* [EXERCISE DETAILS]: In the listing below, the answer starts at the line that has "L6: 1uH (BUF, MIC) -> 1uH (0V, BUF)" and stops after the line that has "R21: 3.9k (0V, BR_L2) -> 8.2k (0V, BR_L2)"; please repeat that part exactly and nothing more.

* [TASK DATA]:
■ ■ ■
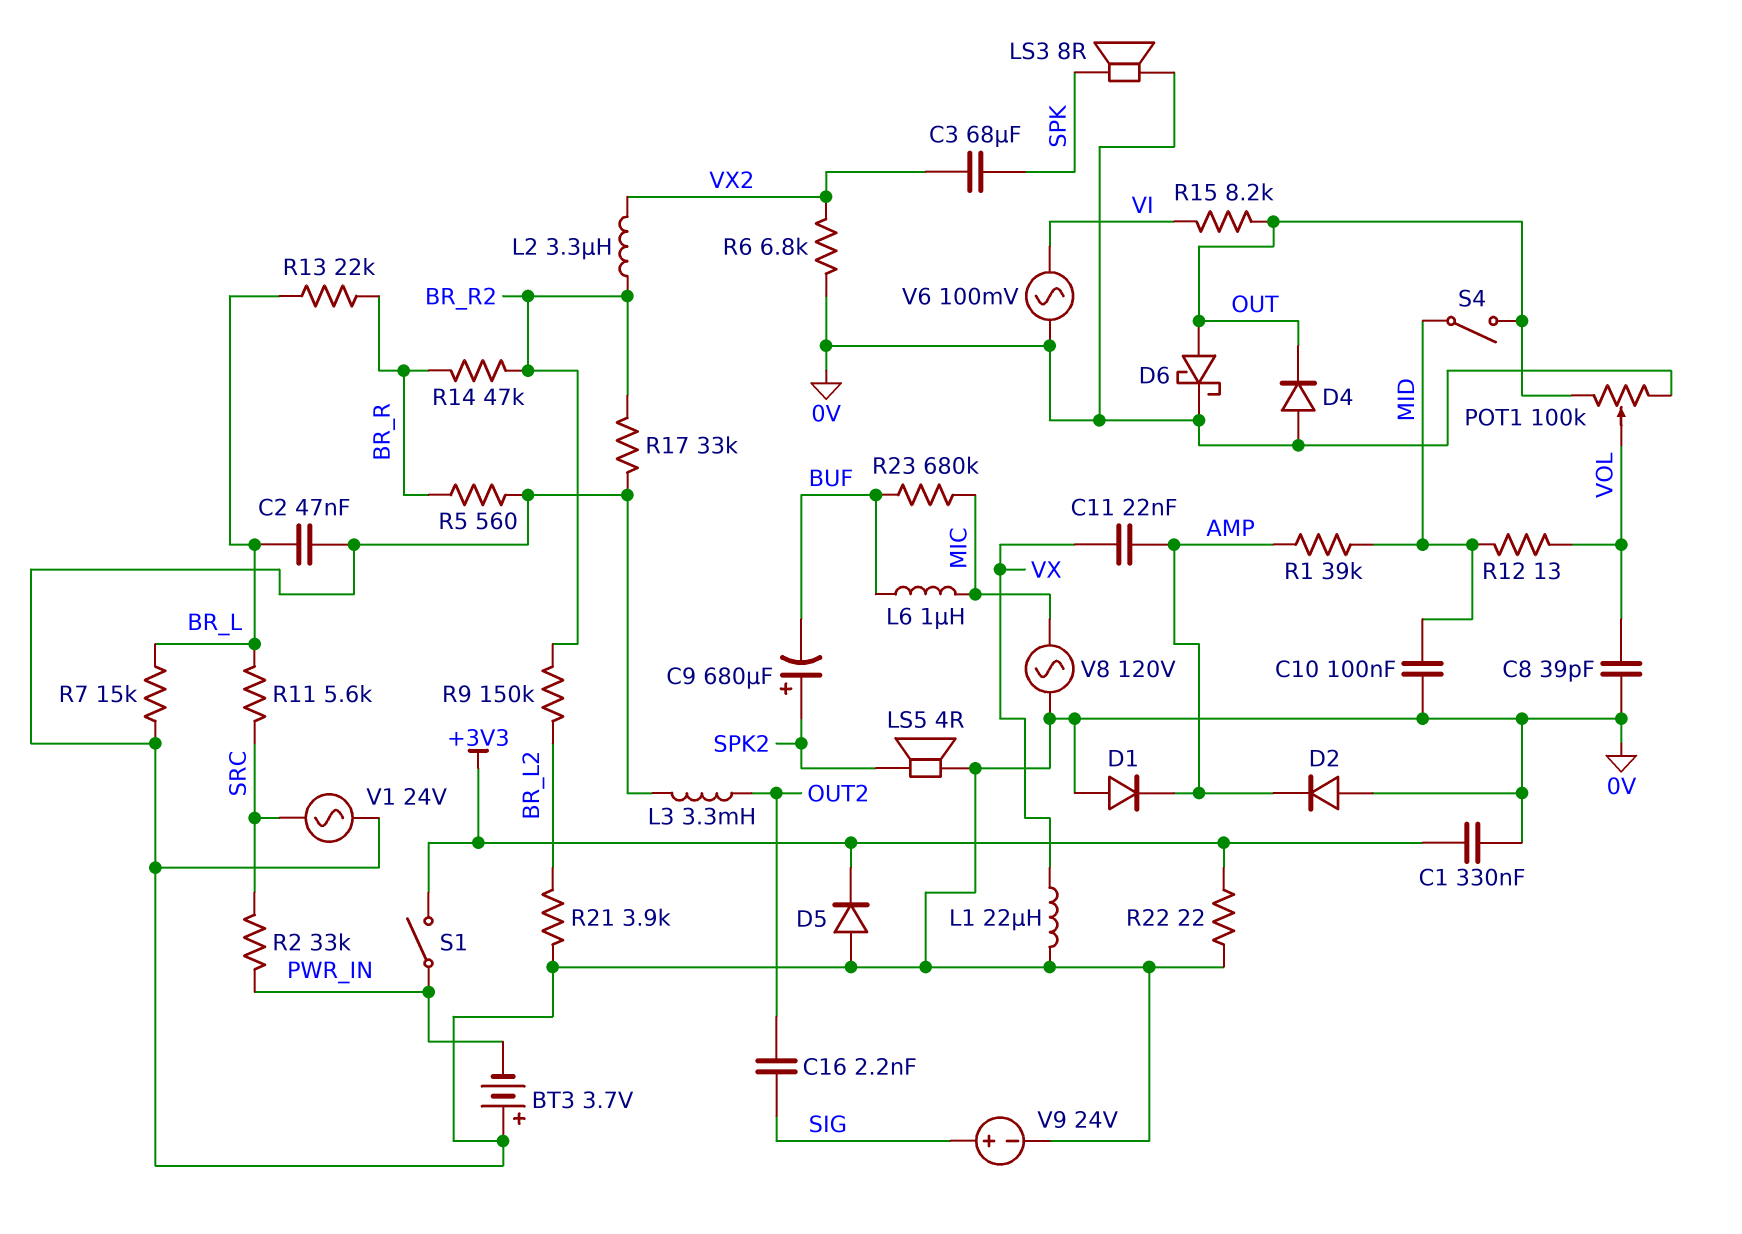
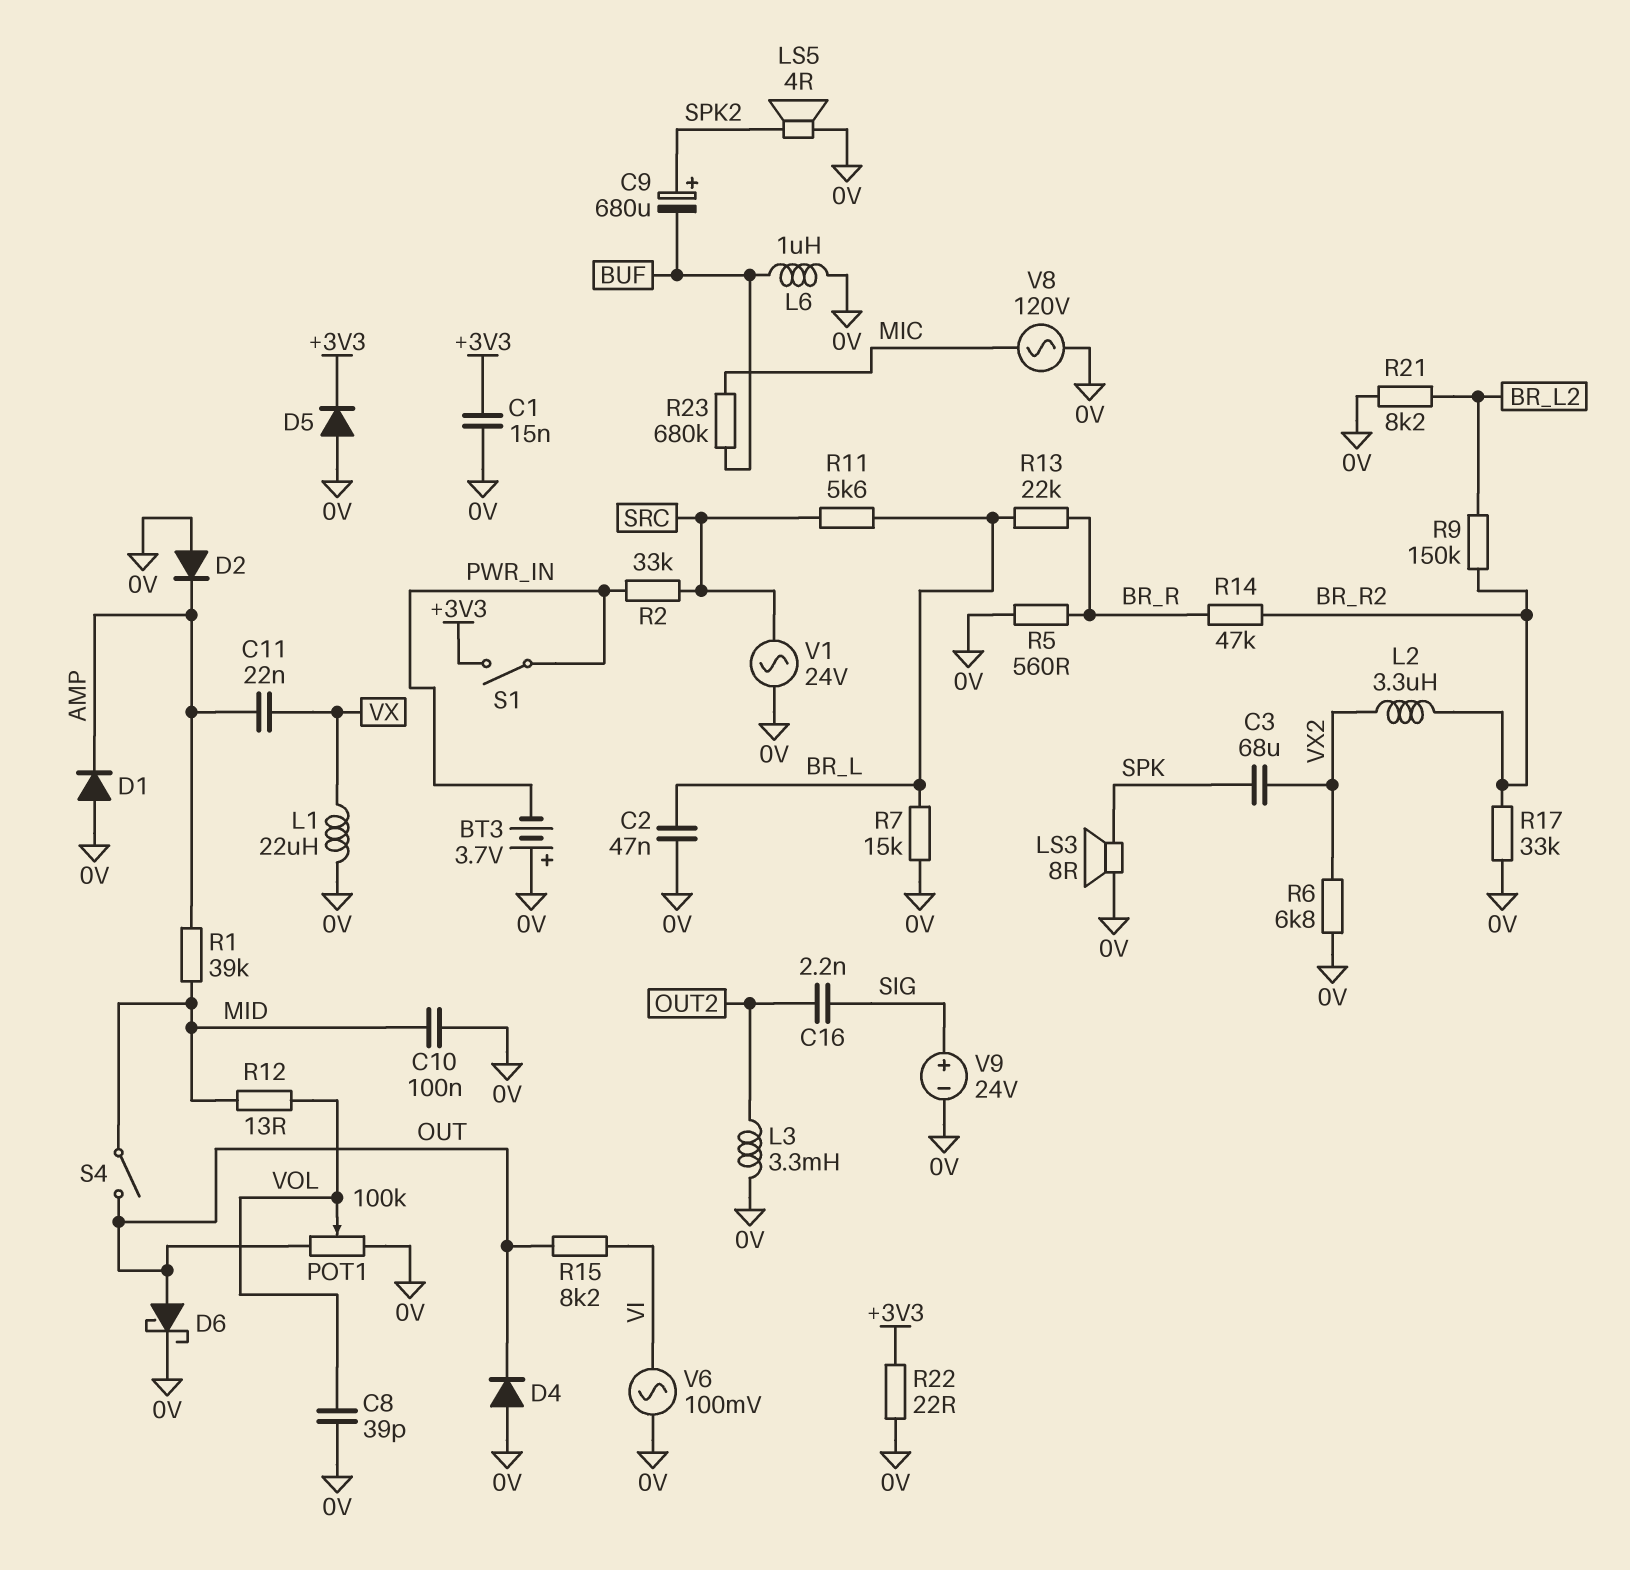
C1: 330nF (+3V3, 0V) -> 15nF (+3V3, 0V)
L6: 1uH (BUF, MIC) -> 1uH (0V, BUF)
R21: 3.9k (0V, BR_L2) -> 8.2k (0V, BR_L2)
■ ■ ■
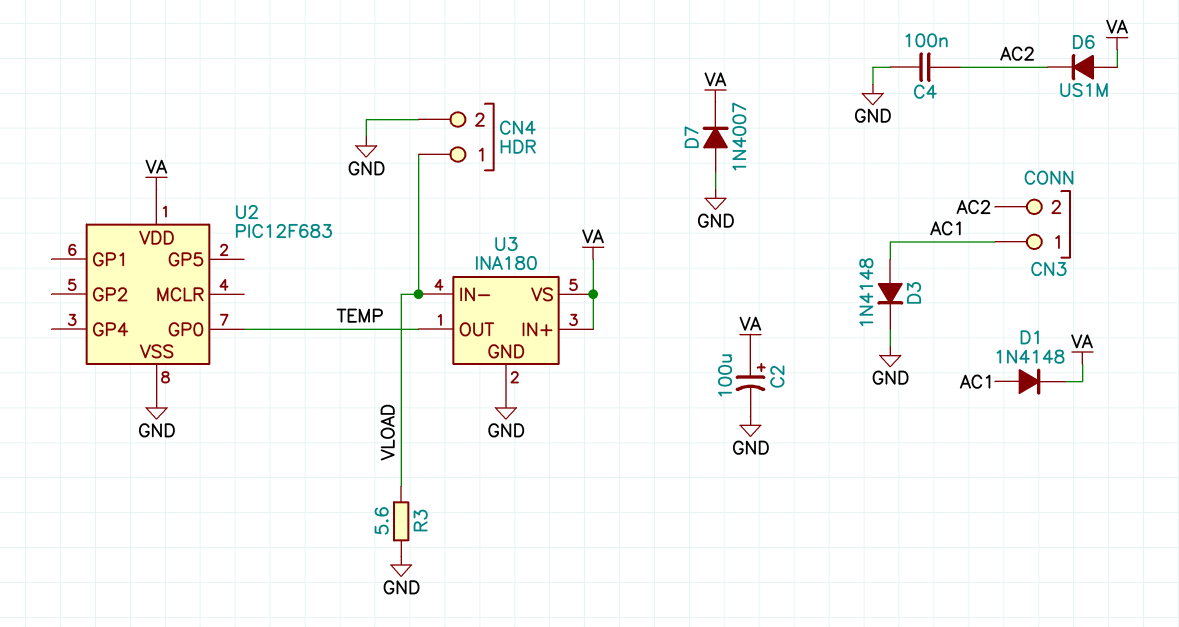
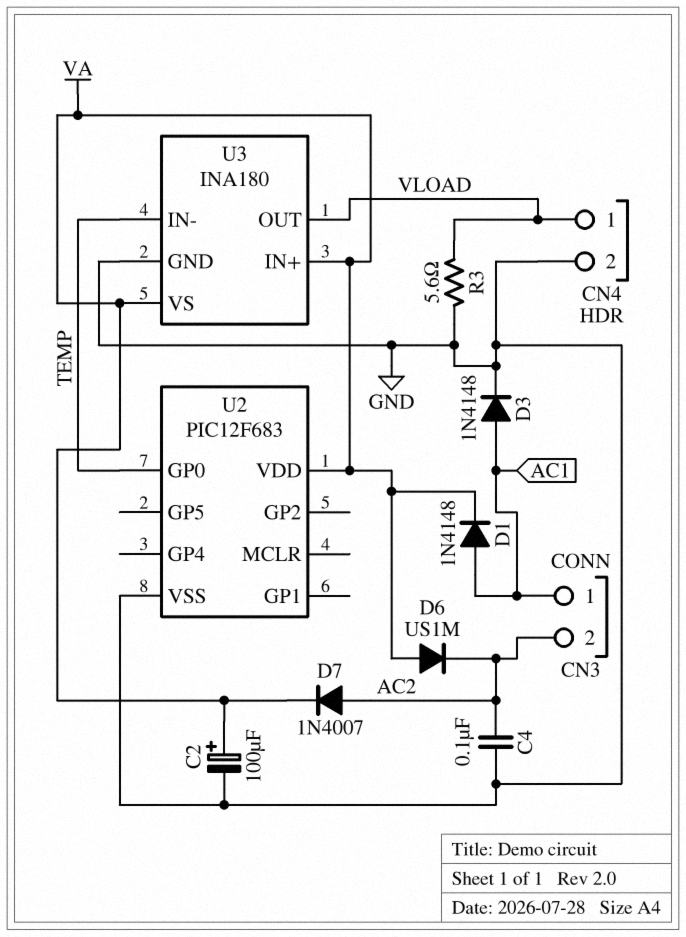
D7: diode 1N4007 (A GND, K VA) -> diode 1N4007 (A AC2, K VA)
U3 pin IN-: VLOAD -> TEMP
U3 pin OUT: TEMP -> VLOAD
■ ■ ■
* [FINISHED TASK]:
L6: 1uH (BUF, MIC) -> 1uH (0V, BUF)
R21: 3.9k (0V, BR_L2) -> 8.2k (0V, BR_L2)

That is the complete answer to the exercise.